▶ _EXERCISE AIM_
What lines below contain the word "wardrobe"? Please pull each one out.

▶ _Drawing revision comparisons_
*** Block opens ***

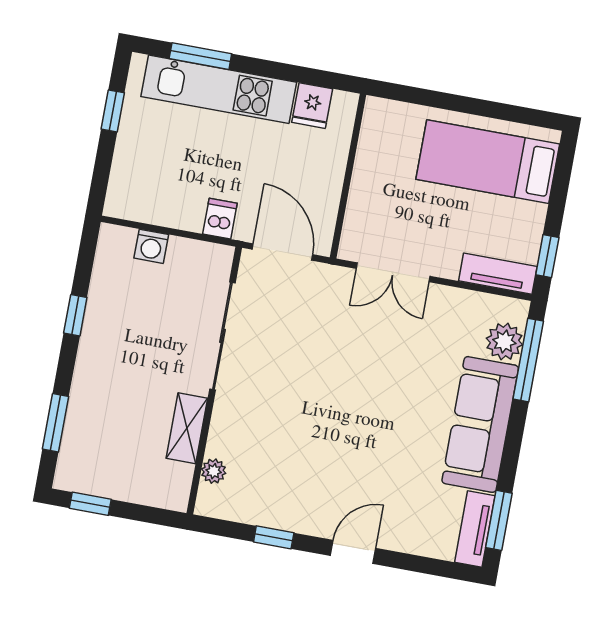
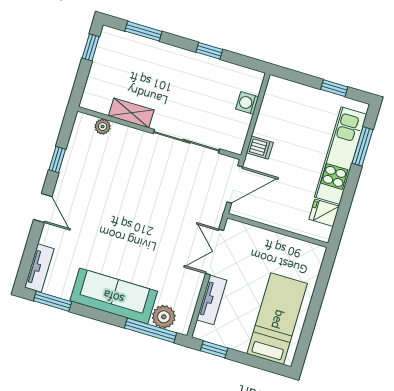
tv unit: (498, 274) -> (212, 300), moved
tv unit: (475, 529) -> (39, 268), moved, turned 90

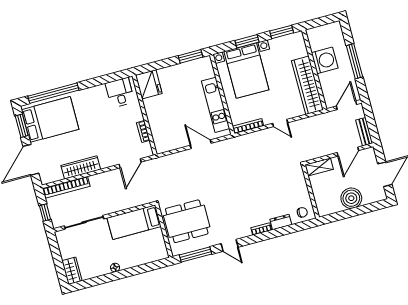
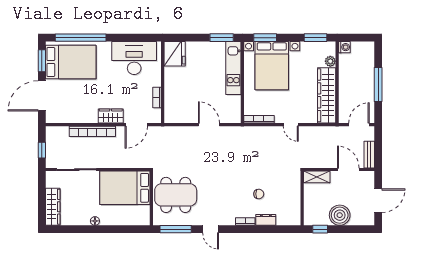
window: (247, 41) -> (265, 38), moved
plant: (302, 51) -> (330, 61), added
washing machine: (325, 60) -> (344, 47), moved, width x0.53, depth x0.53
desk: (120, 93) -> (134, 58), width x1.87, depth x1.30
kitchen unit: (216, 105) -> (233, 68), moved
door: (348, 152) -> (348, 170), swing flipped
wardrobe: (81, 167) -> (111, 116), moved, width x0.67
bookcase: (66, 187) -> (92, 131), moved
chair: (302, 212) -> (259, 194), moved
window: (336, 217) -> (320, 229), added
bed: (134, 222) -> (125, 188), width x1.50
wardrobe: (72, 271) -> (53, 207), width x1.50

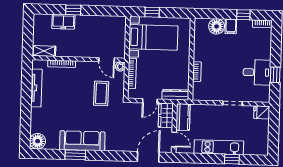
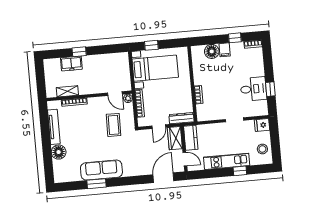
shelving: (44, 51) -> (67, 91), moved
stool: (259, 138) -> (262, 149), added
floor lamp: (38, 141) -> (59, 152), moved

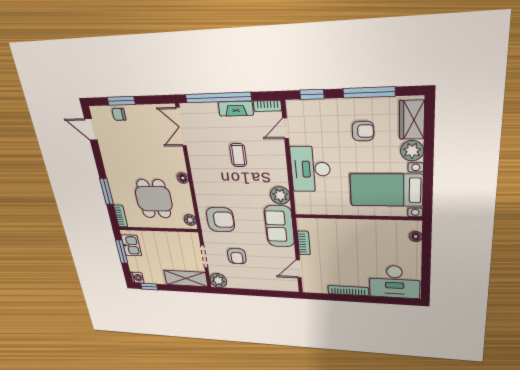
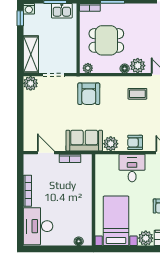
coffee table: (238, 155) -> (137, 94), moved
plant: (176, 162) -> (138, 66), added
desk: (310, 169) -> (132, 168), width x0.73
armchair: (237, 256) -> (135, 142), moved

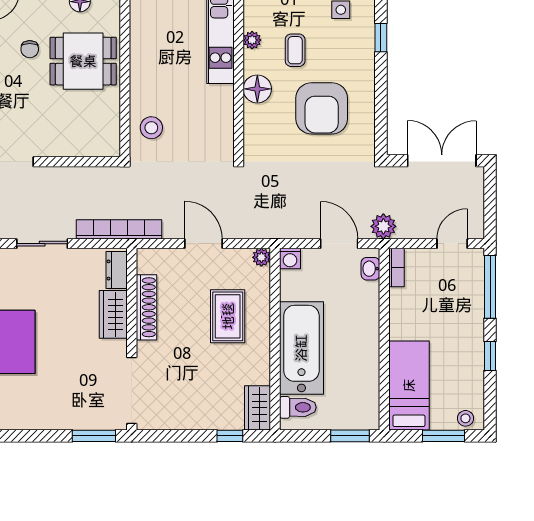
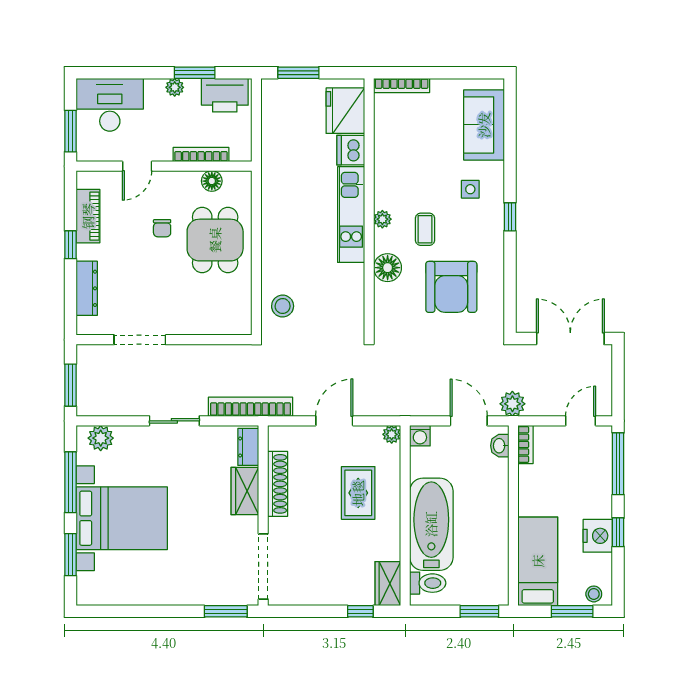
dining table: (83, 61) -> (215, 240), turned 90
door: (203, 244) -> (334, 421), hinge flipped
nightstand: (470, 360) -> (598, 536), added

*** Block closes ***

▶ _TASK RESPONSE_
wardrobe: (81, 167) -> (111, 116), moved, width x0.67
wardrobe: (72, 271) -> (53, 207), width x1.50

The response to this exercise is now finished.